The stretch from the line with "(367, 124) = (664, 159): purple" through the line with "(99, 272) = (62, 344): black" in the records below: write it out exactly, and nothing else.

☆ ☆ ☆ ☆ ☆

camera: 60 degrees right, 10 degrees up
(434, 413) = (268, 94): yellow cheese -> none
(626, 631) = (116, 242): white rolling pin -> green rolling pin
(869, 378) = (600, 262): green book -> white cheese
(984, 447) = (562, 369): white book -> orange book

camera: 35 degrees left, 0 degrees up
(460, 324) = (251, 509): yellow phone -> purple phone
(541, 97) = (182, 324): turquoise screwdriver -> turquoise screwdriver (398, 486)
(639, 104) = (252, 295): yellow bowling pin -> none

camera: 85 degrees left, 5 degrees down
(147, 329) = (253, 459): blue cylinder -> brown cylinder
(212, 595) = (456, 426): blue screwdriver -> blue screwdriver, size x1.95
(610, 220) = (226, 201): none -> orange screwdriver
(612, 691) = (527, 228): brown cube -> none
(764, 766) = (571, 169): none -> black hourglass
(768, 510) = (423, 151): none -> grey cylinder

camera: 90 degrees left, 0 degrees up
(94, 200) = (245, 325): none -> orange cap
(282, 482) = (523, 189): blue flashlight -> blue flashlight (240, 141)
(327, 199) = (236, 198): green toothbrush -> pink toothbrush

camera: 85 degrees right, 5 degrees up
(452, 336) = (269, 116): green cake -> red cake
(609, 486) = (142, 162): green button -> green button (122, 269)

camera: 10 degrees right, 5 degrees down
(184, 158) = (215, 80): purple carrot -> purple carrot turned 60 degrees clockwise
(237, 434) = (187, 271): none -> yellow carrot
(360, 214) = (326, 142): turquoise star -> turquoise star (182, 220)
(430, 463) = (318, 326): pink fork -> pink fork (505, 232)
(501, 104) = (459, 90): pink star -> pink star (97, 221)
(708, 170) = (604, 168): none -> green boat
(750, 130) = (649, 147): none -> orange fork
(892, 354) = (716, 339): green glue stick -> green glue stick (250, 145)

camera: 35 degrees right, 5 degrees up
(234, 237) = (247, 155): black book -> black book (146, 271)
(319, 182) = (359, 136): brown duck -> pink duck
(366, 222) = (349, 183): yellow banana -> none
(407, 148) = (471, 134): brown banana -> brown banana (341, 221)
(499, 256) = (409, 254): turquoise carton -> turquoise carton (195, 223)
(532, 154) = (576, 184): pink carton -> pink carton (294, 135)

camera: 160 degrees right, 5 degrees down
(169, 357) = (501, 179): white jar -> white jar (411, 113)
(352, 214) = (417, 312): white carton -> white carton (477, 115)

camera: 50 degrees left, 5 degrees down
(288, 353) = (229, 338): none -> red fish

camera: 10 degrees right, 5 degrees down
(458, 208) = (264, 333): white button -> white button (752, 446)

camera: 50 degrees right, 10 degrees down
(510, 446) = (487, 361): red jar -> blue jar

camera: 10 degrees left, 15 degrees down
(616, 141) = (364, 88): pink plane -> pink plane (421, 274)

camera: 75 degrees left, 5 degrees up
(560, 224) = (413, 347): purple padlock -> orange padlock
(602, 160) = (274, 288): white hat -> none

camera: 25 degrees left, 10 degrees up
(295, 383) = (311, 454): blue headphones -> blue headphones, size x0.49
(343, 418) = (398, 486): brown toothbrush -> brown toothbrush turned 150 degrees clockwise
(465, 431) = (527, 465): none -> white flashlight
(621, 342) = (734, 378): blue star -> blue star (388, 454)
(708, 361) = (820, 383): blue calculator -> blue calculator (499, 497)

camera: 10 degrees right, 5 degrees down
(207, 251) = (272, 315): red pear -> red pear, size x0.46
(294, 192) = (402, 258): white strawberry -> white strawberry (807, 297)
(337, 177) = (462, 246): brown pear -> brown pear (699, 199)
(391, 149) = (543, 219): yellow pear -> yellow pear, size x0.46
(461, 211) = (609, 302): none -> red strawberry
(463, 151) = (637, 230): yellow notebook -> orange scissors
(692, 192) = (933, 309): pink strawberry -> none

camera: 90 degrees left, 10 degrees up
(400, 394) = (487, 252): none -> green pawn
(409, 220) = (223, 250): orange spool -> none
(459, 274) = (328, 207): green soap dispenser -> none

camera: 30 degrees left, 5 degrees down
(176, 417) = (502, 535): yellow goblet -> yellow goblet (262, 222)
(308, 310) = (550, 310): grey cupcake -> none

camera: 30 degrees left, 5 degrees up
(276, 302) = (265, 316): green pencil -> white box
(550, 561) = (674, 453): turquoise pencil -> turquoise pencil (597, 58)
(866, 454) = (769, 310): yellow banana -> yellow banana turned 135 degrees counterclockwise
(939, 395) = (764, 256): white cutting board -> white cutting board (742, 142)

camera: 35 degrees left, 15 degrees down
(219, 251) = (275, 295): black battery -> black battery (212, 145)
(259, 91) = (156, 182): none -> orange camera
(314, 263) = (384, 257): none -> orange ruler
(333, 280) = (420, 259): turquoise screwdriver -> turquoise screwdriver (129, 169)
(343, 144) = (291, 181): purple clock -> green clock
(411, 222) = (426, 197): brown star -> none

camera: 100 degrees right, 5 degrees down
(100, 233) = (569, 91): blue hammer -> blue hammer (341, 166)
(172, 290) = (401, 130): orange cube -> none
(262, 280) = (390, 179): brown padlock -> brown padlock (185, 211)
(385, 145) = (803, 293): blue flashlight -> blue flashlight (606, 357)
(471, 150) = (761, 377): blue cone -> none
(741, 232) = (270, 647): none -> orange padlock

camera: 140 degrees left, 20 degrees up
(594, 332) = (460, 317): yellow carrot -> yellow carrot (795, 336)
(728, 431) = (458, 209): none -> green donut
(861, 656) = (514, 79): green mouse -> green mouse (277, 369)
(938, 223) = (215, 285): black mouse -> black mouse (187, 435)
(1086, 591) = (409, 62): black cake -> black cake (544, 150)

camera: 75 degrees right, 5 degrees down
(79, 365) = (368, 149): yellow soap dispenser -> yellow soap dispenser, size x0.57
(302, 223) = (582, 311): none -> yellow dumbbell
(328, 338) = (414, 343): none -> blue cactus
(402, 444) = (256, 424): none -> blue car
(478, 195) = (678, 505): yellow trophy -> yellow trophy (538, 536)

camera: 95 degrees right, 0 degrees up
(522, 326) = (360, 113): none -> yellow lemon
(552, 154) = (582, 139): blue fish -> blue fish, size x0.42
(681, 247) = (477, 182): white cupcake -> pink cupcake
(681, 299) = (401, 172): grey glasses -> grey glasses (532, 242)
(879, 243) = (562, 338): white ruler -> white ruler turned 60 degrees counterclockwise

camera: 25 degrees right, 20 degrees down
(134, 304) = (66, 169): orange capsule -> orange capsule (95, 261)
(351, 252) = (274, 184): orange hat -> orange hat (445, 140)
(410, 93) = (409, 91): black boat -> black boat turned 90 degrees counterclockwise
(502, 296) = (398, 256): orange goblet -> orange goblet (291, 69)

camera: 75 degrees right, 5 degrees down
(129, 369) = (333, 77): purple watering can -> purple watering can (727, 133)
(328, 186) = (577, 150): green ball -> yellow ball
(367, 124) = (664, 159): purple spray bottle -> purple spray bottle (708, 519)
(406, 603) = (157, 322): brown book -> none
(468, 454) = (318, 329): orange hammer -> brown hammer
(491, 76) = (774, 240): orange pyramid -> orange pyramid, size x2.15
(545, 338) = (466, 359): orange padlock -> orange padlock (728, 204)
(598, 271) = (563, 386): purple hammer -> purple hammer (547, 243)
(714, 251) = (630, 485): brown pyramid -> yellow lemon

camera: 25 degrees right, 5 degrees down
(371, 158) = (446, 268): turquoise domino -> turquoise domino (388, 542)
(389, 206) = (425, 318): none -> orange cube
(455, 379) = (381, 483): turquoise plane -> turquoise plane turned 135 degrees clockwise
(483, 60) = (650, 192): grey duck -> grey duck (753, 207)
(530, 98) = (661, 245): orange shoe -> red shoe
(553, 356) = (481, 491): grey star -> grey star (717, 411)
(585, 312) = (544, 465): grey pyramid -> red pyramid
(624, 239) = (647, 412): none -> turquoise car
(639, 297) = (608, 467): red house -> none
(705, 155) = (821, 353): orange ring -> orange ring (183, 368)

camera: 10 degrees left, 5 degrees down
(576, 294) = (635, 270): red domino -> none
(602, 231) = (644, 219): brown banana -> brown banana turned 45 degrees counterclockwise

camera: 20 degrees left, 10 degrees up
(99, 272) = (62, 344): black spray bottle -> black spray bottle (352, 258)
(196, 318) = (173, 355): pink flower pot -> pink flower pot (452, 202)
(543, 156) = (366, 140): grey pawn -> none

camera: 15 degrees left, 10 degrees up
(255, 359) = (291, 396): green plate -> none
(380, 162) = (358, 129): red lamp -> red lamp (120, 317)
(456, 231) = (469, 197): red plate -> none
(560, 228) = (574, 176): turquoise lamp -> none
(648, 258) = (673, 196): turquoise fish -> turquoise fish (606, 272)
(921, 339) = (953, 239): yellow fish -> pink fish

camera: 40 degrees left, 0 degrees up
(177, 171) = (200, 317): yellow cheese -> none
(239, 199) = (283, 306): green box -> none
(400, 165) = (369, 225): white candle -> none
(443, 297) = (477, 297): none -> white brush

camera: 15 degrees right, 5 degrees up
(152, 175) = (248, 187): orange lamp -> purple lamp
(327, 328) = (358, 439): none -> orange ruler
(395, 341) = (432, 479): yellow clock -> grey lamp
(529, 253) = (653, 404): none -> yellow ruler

☆ ☆ ☆ ☆ ☆

▶ _RESULT OF THIS EXERCISE_:
(367, 124) = (664, 159): purple spray bottle -> purple spray bottle (708, 519)
(406, 603) = (157, 322): brown book -> none
(468, 454) = (318, 329): orange hammer -> brown hammer
(491, 76) = (774, 240): orange pyramid -> orange pyramid, size x2.15
(545, 338) = (466, 359): orange padlock -> orange padlock (728, 204)
(598, 271) = (563, 386): purple hammer -> purple hammer (547, 243)
(714, 251) = (630, 485): brown pyramid -> yellow lemon

camera: 25 degrees right, 5 degrees down
(371, 158) = (446, 268): turquoise domino -> turquoise domino (388, 542)
(389, 206) = (425, 318): none -> orange cube
(455, 379) = (381, 483): turquoise plane -> turquoise plane turned 135 degrees clockwise
(483, 60) = (650, 192): grey duck -> grey duck (753, 207)
(530, 98) = (661, 245): orange shoe -> red shoe
(553, 356) = (481, 491): grey star -> grey star (717, 411)
(585, 312) = (544, 465): grey pyramid -> red pyramid
(624, 239) = (647, 412): none -> turquoise car
(639, 297) = (608, 467): red house -> none
(705, 155) = (821, 353): orange ring -> orange ring (183, 368)

camera: 10 degrees left, 5 degrees down
(576, 294) = (635, 270): red domino -> none
(602, 231) = (644, 219): brown banana -> brown banana turned 45 degrees counterclockwise

camera: 20 degrees left, 10 degrees up
(99, 272) = (62, 344): black spray bottle -> black spray bottle (352, 258)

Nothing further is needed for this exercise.